### TASK DESCRIPTION:
In the records below, the lines between the one holding "tan brick B5:C5" and the one holding "black brick E1:E3", inclusive, are to be transcribed exactly; no pictures are to be included.

### EXERCISE MATERIALS:
=== Begin Enclosure ===
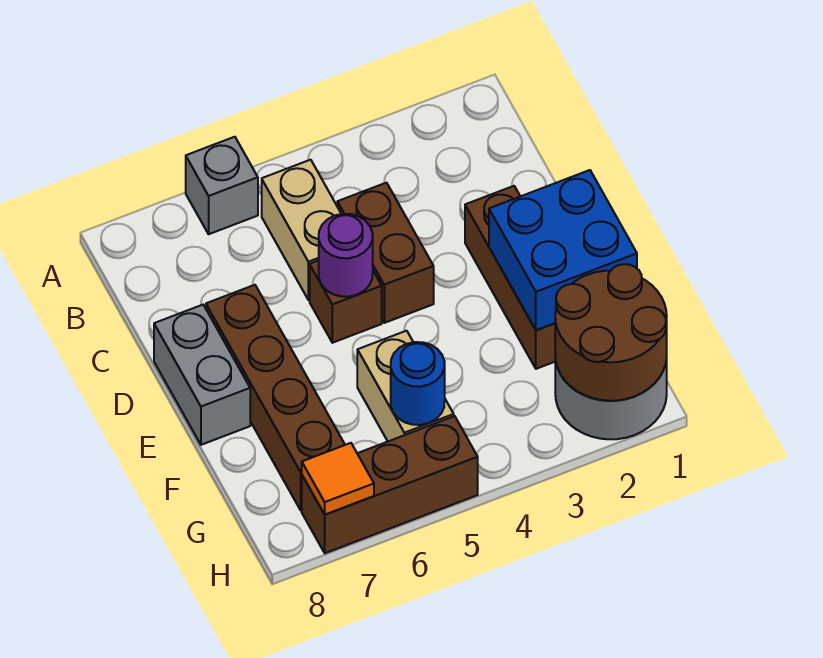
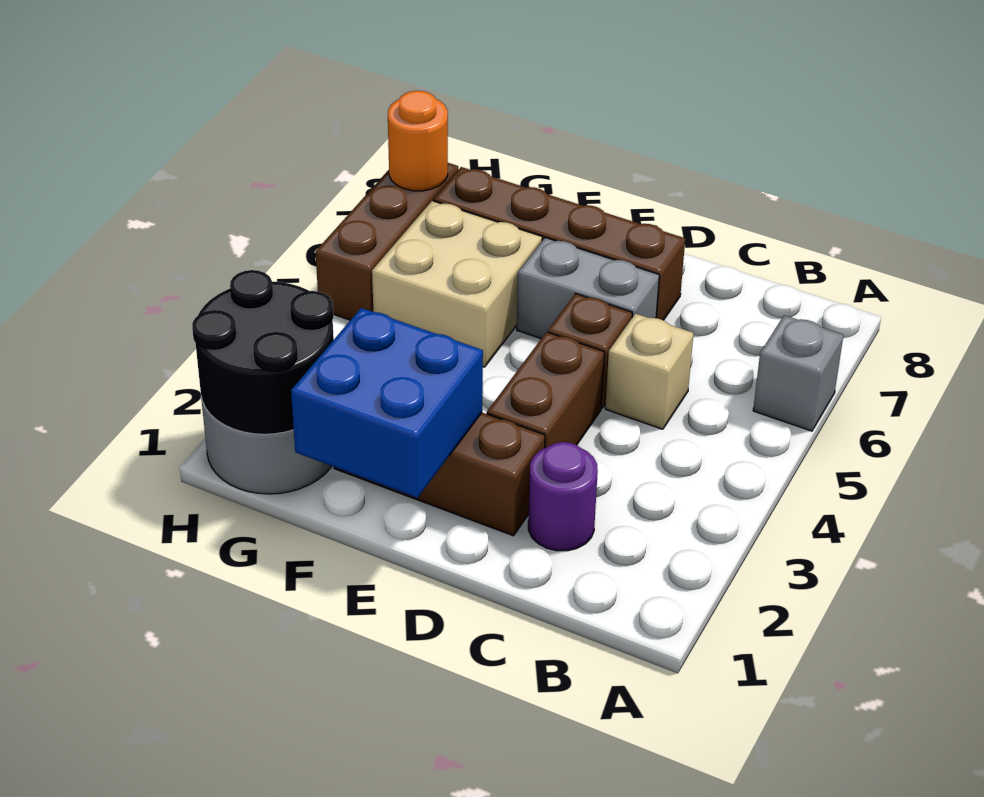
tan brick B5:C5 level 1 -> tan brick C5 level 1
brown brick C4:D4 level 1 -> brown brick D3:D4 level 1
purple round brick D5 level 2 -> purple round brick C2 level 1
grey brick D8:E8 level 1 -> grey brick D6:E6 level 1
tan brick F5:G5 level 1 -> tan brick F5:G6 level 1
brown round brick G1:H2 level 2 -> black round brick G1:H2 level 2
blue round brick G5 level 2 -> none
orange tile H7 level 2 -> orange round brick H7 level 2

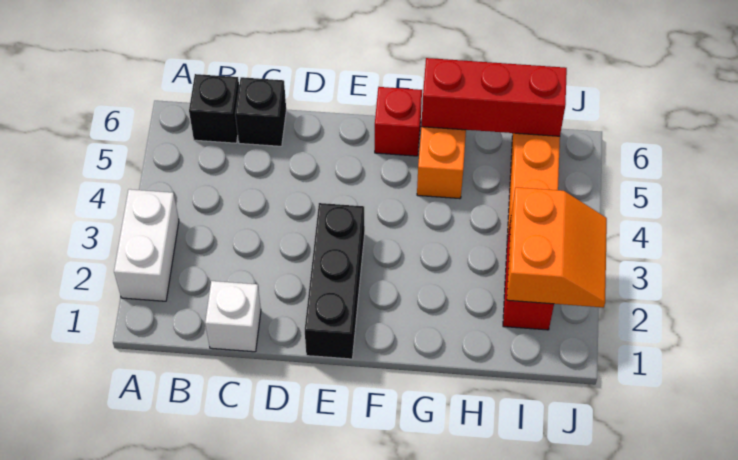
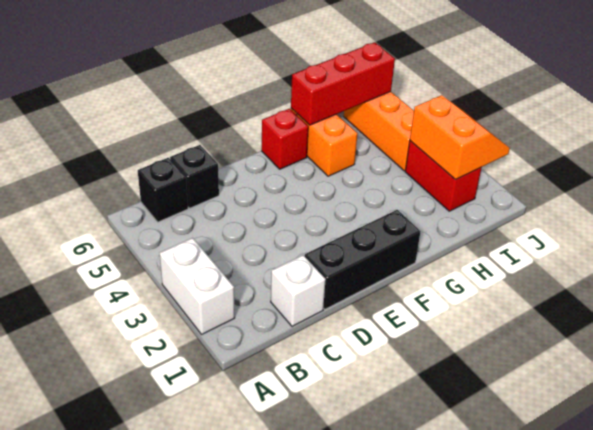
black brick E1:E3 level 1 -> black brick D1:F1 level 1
=== End Enclosure ===
=== Begin Enclosure ===
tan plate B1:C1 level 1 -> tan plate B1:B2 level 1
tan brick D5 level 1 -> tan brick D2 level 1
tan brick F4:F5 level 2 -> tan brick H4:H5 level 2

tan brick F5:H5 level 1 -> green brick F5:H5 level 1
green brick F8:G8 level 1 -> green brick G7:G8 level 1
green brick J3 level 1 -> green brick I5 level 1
=== End Enclosure ===
=== Begin Enclosure ===
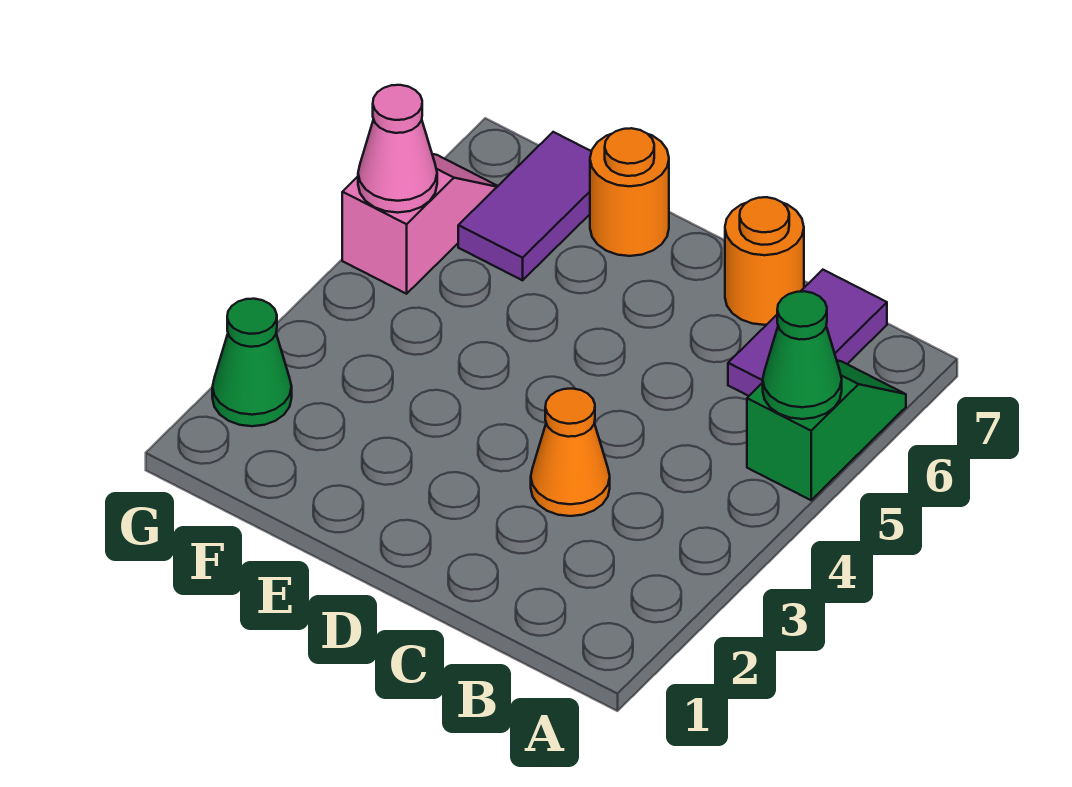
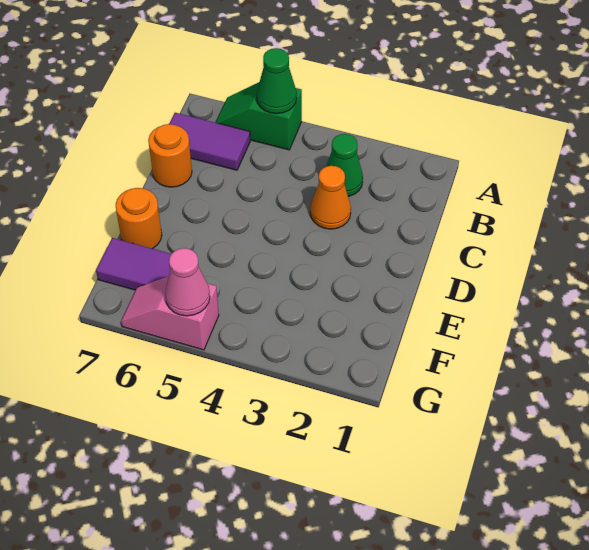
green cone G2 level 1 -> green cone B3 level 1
=== End Enclosure ===
### OUTPUT FOR THIS EXERCISE:
tan brick B5:C5 level 1 -> tan brick C5 level 1
brown brick C4:D4 level 1 -> brown brick D3:D4 level 1
purple round brick D5 level 2 -> purple round brick C2 level 1
grey brick D8:E8 level 1 -> grey brick D6:E6 level 1
tan brick F5:G5 level 1 -> tan brick F5:G6 level 1
brown round brick G1:H2 level 2 -> black round brick G1:H2 level 2
blue round brick G5 level 2 -> none
orange tile H7 level 2 -> orange round brick H7 level 2

black brick E1:E3 level 1 -> black brick D1:F1 level 1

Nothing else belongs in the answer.